Stored entries:
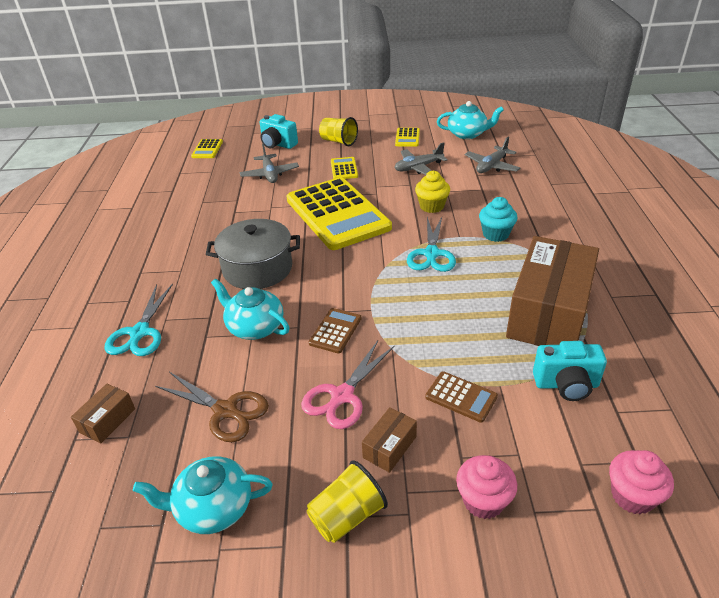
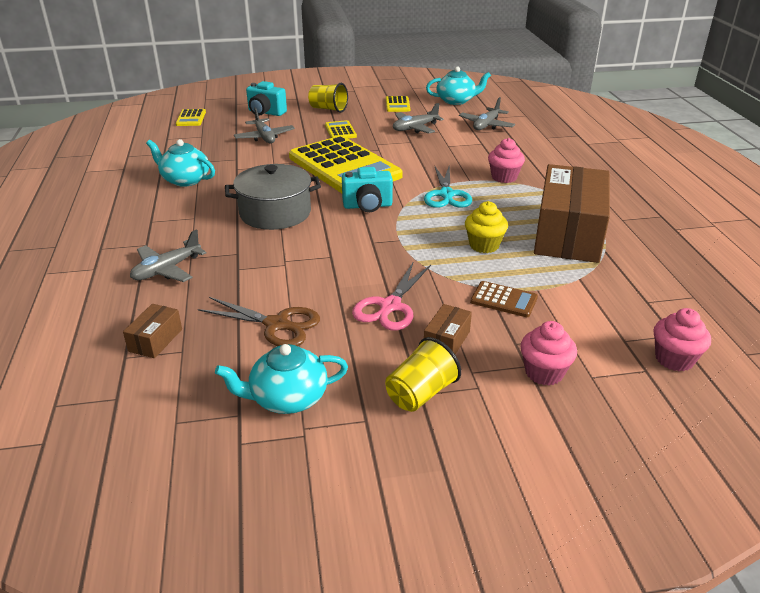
camera: 10 degrees left, 5 degrees down
(139, 333) = (166, 270): turquoise scissors -> grey plane
(254, 327) = (286, 259): turquoise teapot -> turquoise teapot (185, 180)
(335, 331) = (369, 257): brown calculator -> none
(431, 206) = (436, 158): yellow cupcake -> yellow cupcake (484, 245)
(495, 234) = (504, 177): turquoise cupcake -> pink cupcake
(566, 385) = (597, 285): turquoise camera -> turquoise camera (367, 206)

WHAT IS NEEDED - Determine how many lines in the data above include the word "turquoise", and state that number only.

ANSWER TO THIS TASK - 4